Segment Open
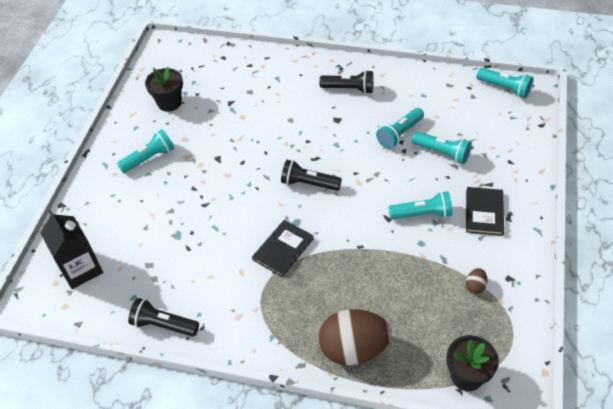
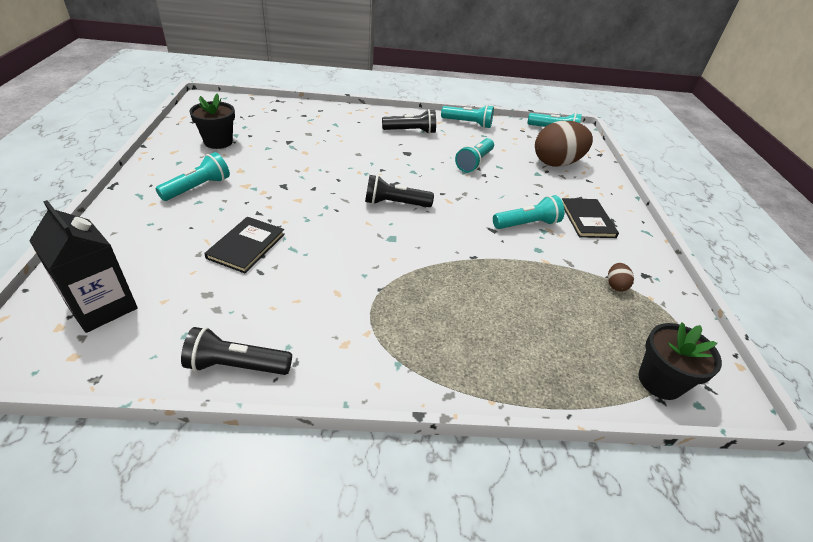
camera: 20 degrees left, 10 degrees down
(283, 249) = (384, 265): black book -> black book (246, 246)
(353, 349) = (510, 366): brown egg -> brown egg (556, 163)
(442, 153) = (522, 175): turquoise flashlight -> turquoise flashlight (468, 123)

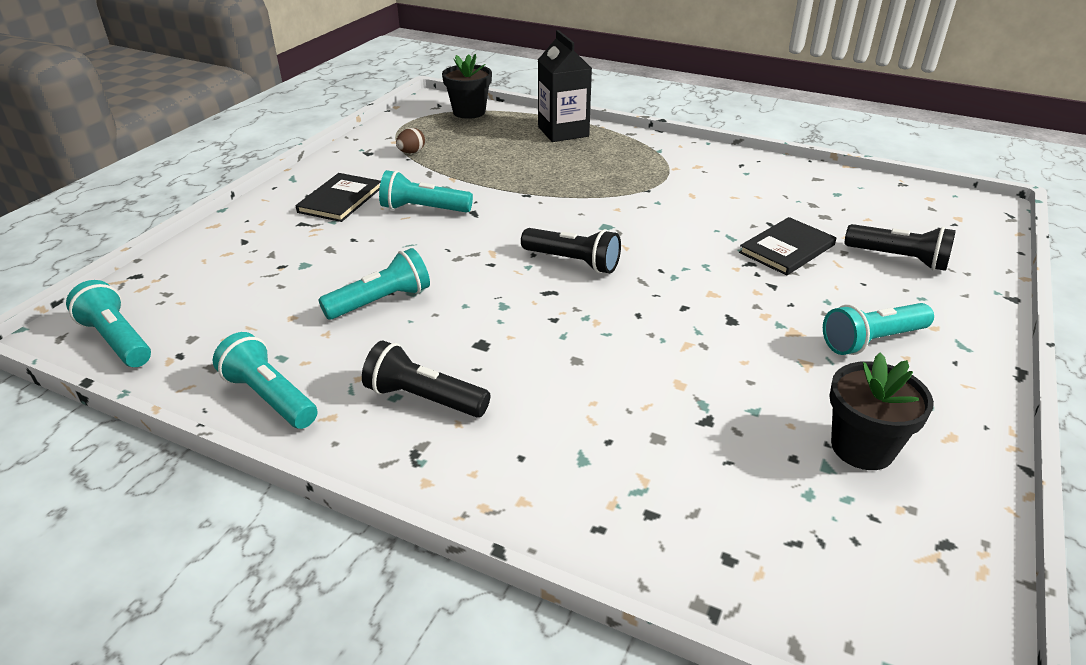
camera: 150 degrees left, 5 degrees down
(102, 307) = (927, 224): black carton -> black carton (563, 132)
(236, 366) = (789, 170): black flashlight -> black flashlight (899, 259)
(556, 163) = (243, 274): brown egg -> none

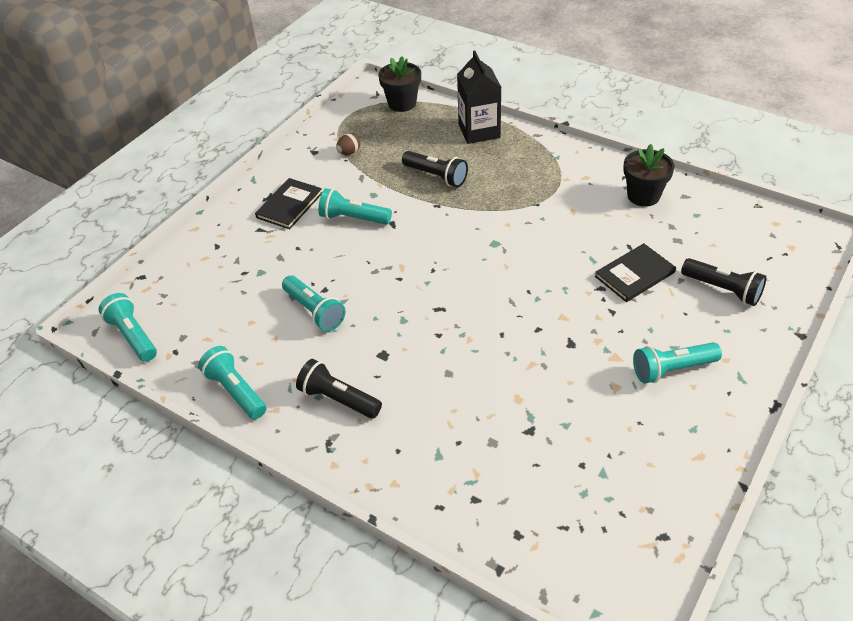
camera: 10 degrees right, 10 degrees up
(381, 301) = (314, 311): turquoise flashlight -> turquoise flashlight turned 75 degrees clockwise
(573, 262) = (462, 280): black flashlight -> black flashlight (436, 176)
(862, 448) = (632, 460): black flower pot -> black flower pot (643, 196)

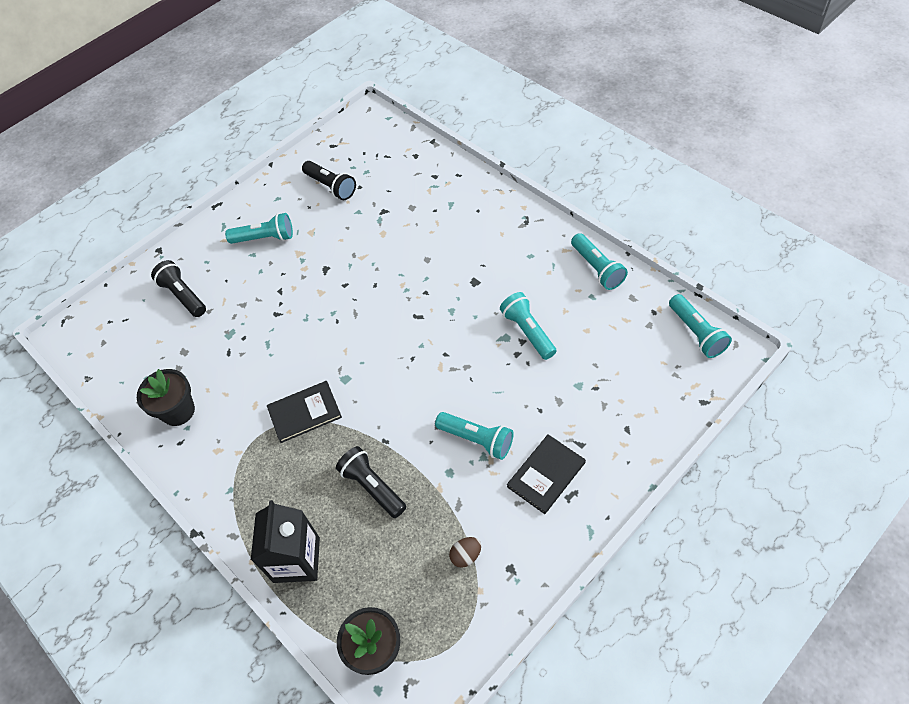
camera: 165 degrees left, 10 degrees up
(338, 399) = (515, 251): black flashlight -> black flashlight (331, 186)
(635, 274) = (241, 321): black book -> black book (304, 412)

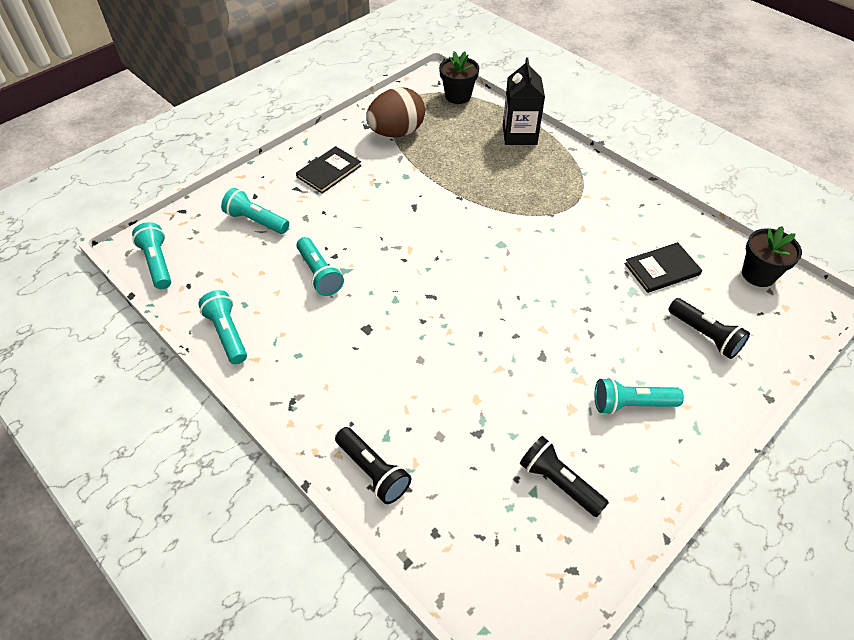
camera: 175 degrees right, 5 degrees down
(178, 411) = (655, 227): black flower pot -> black flower pot (758, 274)
(304, 412) = (534, 220): black book -> black book (662, 269)
(372, 487) = (467, 170): black flashlight -> black flashlight (373, 471)
(466, 556) = (396, 133): brown egg -> brown egg, size x2.48
(477, 439) = (381, 195): turquoise flashlight -> turquoise flashlight (256, 221)

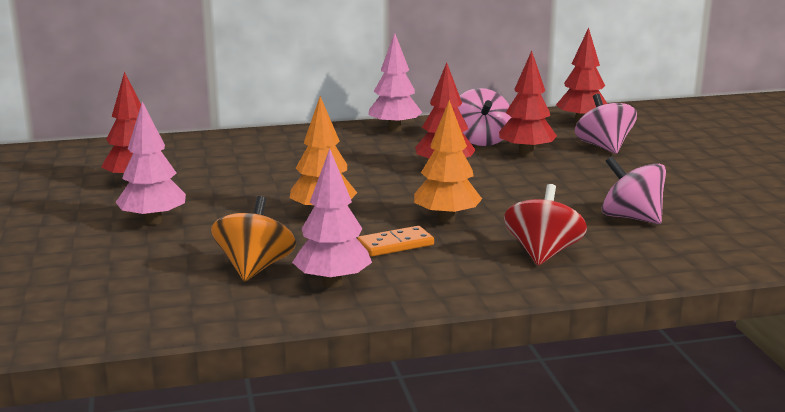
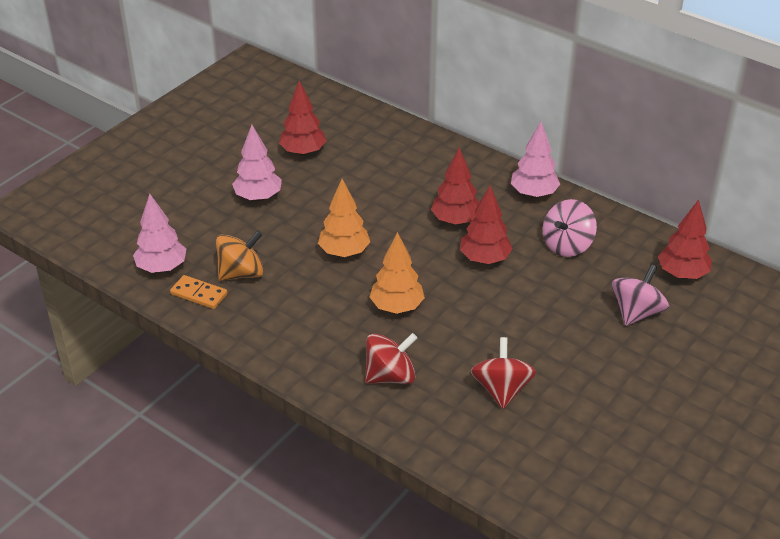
camera: 50 degrees right, 20 degrees up
(333, 283) = (254, 313): pink tree -> pink tree (162, 268)
(395, 245) = (333, 307): orange domino -> orange domino (199, 294)
(526, 153) = (568, 280): red tree -> red tree (455, 221)
(631, 218) = (501, 390): pink spinning top -> red spinning top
Segment Closed
#### THE PROBLEM
The answer should be the exact lines running from the line containing "(333, 283) = (254, 313): pink" to the last line of the entries, with nothing else.

#### ANSWER TO THIS TASK
(333, 283) = (254, 313): pink tree -> pink tree (162, 268)
(395, 245) = (333, 307): orange domino -> orange domino (199, 294)
(526, 153) = (568, 280): red tree -> red tree (455, 221)
(631, 218) = (501, 390): pink spinning top -> red spinning top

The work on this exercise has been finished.